◆ What you are asked to do
Pick out every line of the items below that contains the string "kern", and copy each one in full. Case counts.

◆ Provided records
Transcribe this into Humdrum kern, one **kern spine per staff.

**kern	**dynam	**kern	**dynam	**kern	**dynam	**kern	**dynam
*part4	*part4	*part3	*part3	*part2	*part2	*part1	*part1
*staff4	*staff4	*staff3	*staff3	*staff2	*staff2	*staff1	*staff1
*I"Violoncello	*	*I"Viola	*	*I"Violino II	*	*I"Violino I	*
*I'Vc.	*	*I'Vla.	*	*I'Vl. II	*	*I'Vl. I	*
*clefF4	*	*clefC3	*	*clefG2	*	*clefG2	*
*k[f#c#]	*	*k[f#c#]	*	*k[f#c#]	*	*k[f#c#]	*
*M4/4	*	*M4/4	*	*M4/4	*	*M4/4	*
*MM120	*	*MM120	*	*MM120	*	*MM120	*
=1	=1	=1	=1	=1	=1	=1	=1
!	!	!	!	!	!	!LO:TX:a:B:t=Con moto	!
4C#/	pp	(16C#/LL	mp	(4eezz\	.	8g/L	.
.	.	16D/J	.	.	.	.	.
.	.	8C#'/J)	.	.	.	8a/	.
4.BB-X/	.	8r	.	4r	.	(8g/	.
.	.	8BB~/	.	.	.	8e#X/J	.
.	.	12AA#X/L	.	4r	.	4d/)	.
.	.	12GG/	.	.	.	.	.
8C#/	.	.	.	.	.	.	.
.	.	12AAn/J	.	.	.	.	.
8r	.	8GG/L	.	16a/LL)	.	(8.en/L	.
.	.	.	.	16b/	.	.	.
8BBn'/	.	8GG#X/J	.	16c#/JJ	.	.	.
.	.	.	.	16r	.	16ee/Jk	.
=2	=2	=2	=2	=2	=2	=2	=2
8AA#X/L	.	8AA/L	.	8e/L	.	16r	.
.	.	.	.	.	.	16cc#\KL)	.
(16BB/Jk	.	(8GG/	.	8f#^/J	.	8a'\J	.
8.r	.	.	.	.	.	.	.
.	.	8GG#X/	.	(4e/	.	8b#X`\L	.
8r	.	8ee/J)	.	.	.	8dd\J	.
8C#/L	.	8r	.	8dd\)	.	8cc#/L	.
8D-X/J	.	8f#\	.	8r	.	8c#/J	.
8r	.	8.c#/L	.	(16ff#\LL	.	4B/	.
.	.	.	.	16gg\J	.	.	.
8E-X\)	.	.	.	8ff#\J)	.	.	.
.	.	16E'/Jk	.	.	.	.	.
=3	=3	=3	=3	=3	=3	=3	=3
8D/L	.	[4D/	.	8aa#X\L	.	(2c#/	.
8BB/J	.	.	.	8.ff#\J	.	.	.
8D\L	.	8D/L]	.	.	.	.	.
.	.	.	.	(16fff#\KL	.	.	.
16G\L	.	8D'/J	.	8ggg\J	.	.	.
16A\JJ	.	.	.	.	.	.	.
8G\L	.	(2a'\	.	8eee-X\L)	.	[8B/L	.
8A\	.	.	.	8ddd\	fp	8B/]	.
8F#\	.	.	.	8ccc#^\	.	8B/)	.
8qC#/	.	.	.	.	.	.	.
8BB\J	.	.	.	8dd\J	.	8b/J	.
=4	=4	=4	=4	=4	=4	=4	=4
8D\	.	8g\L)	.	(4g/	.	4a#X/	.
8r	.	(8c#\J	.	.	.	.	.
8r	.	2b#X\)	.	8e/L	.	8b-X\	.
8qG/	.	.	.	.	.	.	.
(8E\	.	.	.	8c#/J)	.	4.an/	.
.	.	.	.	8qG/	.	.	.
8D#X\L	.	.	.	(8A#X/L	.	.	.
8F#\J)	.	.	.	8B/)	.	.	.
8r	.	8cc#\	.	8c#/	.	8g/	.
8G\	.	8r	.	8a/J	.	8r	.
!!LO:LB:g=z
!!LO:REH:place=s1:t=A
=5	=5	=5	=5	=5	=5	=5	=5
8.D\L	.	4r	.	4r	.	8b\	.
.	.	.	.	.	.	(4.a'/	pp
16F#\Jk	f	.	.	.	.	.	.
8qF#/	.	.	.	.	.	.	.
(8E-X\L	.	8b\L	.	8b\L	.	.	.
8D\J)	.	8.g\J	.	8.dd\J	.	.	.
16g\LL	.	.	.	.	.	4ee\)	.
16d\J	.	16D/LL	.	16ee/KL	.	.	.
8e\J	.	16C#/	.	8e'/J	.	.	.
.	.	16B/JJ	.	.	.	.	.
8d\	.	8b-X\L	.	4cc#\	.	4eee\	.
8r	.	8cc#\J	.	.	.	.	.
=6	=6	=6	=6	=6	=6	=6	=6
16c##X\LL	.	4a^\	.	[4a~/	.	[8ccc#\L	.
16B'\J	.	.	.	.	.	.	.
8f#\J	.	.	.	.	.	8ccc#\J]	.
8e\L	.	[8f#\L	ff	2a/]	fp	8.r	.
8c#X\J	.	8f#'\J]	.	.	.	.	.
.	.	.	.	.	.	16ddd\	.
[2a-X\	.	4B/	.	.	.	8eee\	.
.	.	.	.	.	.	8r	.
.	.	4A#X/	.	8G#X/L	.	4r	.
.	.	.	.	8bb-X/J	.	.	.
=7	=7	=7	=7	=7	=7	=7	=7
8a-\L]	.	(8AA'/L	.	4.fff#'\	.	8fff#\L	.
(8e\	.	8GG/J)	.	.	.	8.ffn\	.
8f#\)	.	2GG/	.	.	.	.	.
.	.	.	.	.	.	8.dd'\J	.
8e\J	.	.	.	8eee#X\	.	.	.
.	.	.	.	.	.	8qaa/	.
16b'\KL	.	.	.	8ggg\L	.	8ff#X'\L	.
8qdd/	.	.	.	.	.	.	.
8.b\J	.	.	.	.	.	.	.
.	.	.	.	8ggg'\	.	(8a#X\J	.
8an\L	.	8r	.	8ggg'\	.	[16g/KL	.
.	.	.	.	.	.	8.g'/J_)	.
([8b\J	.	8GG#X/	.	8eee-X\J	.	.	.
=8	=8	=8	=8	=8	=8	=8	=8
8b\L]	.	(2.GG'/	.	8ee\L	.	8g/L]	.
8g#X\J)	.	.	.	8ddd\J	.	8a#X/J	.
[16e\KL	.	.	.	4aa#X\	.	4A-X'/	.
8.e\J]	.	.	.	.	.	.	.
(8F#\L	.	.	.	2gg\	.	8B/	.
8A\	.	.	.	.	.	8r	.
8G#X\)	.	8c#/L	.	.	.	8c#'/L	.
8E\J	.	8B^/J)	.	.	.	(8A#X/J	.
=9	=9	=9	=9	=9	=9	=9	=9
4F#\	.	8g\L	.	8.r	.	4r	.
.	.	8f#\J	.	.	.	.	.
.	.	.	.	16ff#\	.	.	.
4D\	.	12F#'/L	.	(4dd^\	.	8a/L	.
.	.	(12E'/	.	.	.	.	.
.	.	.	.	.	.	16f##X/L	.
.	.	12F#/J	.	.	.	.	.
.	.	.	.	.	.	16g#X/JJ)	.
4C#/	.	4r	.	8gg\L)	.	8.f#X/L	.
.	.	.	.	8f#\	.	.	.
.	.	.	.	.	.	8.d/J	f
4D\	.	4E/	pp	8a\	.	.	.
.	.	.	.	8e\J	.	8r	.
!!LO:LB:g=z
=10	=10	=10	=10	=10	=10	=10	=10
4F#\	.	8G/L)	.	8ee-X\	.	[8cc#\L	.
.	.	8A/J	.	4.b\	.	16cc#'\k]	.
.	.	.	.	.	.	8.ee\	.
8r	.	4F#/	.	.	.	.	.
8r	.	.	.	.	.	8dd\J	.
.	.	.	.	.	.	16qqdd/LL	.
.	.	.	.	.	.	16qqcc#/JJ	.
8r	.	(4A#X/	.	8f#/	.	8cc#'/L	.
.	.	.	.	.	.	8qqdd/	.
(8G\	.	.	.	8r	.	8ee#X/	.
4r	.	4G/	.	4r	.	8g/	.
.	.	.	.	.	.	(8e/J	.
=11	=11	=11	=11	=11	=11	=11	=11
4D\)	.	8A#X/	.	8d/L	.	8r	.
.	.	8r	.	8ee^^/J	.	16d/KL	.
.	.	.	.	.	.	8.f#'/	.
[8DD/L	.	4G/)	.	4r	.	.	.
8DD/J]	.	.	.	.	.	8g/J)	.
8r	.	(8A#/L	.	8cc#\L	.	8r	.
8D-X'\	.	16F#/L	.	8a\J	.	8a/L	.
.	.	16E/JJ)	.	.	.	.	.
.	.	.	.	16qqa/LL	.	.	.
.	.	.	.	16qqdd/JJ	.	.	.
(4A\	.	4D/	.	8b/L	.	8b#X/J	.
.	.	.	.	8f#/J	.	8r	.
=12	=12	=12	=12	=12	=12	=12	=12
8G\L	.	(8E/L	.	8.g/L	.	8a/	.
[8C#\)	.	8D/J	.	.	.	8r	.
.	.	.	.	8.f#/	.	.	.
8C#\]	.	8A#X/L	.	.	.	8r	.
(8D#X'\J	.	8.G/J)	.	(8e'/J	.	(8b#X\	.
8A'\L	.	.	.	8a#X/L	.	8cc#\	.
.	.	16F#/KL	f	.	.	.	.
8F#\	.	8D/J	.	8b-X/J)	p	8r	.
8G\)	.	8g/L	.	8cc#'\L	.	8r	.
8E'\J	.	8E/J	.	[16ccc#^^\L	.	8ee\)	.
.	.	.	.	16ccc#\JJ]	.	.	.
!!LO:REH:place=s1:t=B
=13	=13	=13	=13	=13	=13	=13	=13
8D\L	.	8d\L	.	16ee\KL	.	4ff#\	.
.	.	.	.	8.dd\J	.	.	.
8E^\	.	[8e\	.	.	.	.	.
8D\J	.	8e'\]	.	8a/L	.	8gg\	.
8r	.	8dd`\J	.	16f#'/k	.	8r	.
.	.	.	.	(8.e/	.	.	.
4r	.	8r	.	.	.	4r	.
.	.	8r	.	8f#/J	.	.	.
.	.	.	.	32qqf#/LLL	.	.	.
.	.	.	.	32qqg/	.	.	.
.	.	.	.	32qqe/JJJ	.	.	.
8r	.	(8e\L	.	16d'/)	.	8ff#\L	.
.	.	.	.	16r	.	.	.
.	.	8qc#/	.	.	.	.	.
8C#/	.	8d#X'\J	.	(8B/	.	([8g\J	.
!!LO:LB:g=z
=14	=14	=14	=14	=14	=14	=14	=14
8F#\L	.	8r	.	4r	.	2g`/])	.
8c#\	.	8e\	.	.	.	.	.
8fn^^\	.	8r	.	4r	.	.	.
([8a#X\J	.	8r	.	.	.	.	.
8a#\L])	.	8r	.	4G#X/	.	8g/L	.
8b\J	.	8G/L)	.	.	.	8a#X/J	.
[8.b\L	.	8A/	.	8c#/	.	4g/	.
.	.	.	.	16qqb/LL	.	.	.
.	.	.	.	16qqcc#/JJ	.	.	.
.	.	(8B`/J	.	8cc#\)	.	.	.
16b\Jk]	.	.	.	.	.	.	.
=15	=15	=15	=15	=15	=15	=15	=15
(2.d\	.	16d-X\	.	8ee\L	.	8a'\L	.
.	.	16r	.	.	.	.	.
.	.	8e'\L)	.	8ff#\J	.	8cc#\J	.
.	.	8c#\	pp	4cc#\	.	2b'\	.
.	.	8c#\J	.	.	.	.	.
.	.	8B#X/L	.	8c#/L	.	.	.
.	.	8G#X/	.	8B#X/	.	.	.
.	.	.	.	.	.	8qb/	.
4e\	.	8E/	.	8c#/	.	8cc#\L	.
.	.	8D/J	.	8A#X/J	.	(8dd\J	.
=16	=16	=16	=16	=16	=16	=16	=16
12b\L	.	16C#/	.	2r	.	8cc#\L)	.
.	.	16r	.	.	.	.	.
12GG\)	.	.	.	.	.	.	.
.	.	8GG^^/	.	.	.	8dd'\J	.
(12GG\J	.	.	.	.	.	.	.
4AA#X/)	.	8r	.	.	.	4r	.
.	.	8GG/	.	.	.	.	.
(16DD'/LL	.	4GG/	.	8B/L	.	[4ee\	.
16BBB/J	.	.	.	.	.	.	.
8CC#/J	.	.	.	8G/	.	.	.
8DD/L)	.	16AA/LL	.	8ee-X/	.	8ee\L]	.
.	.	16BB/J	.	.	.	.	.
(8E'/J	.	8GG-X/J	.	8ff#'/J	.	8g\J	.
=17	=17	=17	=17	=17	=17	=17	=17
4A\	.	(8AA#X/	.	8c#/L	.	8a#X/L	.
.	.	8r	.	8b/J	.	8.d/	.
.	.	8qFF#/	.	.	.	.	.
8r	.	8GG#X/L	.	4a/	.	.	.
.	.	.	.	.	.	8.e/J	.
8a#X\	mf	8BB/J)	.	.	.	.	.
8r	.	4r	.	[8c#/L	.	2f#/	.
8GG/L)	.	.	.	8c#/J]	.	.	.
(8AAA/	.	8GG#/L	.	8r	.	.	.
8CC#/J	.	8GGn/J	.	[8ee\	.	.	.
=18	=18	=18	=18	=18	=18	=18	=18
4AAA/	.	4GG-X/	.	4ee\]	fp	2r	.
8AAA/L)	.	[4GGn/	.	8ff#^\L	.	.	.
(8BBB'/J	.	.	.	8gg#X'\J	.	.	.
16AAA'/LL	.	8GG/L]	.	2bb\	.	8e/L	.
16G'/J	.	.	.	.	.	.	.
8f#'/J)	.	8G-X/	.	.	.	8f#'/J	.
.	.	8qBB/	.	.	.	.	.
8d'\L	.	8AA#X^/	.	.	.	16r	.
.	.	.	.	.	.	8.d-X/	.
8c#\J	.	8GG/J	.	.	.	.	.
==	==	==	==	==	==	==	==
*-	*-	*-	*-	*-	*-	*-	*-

◆ Solution for this problem
Transcribe this into Humdrum kern, one **kern spine per staff.
**kern	**dynam	**kern	**dynam	**kern	**dynam	**kern	**dynam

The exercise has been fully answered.